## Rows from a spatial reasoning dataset
◇ ◇ ◇ ◇ ◇ ◇ ◇
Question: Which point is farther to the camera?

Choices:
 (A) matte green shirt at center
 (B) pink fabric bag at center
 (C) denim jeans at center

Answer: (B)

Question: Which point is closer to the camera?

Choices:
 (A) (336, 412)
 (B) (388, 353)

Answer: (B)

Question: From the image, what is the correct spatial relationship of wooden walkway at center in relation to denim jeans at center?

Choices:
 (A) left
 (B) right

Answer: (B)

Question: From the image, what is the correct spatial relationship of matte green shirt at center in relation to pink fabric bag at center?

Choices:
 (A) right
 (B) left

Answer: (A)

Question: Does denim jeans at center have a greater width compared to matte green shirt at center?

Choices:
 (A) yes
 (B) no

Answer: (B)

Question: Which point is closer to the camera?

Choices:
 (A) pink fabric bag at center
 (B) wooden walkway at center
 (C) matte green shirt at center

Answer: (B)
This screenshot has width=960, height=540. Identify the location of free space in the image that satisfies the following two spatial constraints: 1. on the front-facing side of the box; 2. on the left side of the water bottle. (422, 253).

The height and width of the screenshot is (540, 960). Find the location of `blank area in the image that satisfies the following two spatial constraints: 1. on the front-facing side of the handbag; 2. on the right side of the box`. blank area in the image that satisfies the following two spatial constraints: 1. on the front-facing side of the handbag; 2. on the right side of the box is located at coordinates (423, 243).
◇ ◇ ◇ ◇ ◇ ◇ ◇
## Exercise details
Pick out every line in the records above that contains the word "matte", and copy each of those lines in full.

## Task solution
 (A) matte green shirt at center
Question: From the image, what is the correct spatial relationship of matte green shirt at center in relation to pink fabric bag at center?
Question: Does denim jeans at center have a greater width compared to matte green shirt at center?
 (C) matte green shirt at center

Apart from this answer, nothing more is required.